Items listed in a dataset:
__________________________________________________
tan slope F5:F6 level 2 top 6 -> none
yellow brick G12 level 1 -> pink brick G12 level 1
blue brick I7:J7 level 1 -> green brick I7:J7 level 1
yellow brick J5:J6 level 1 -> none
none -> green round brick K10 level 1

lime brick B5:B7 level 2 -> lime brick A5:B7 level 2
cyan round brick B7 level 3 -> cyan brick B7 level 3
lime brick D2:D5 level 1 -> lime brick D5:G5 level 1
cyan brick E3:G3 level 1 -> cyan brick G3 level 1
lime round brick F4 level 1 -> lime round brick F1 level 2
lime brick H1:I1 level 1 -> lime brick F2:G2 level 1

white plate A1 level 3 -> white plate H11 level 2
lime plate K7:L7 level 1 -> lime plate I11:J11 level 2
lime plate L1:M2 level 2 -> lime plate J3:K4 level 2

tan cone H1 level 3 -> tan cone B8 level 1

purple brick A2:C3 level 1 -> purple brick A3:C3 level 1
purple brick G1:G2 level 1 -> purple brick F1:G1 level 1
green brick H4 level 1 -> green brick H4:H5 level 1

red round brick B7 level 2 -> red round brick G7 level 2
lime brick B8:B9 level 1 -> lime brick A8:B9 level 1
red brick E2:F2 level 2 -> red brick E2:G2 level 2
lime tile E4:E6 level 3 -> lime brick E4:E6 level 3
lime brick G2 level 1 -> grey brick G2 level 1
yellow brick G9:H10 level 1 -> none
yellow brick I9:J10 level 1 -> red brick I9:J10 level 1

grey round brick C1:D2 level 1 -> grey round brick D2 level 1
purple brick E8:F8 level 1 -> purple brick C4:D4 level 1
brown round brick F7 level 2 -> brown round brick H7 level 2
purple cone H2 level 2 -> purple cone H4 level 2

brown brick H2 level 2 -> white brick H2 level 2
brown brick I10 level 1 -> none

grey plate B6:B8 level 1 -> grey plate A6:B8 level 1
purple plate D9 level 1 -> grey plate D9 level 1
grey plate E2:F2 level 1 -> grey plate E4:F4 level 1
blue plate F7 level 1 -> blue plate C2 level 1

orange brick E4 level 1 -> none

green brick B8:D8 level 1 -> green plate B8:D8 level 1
__________________________________________________
The answer must be the line containing "purple cone H2" and every line after it to the end of the data, each set down exactly.

▸ Solution to this exercise:
purple cone H2 level 2 -> purple cone H4 level 2

brown brick H2 level 2 -> white brick H2 level 2
brown brick I10 level 1 -> none

grey plate B6:B8 level 1 -> grey plate A6:B8 level 1
purple plate D9 level 1 -> grey plate D9 level 1
grey plate E2:F2 level 1 -> grey plate E4:F4 level 1
blue plate F7 level 1 -> blue plate C2 level 1

orange brick E4 level 1 -> none

green brick B8:D8 level 1 -> green plate B8:D8 level 1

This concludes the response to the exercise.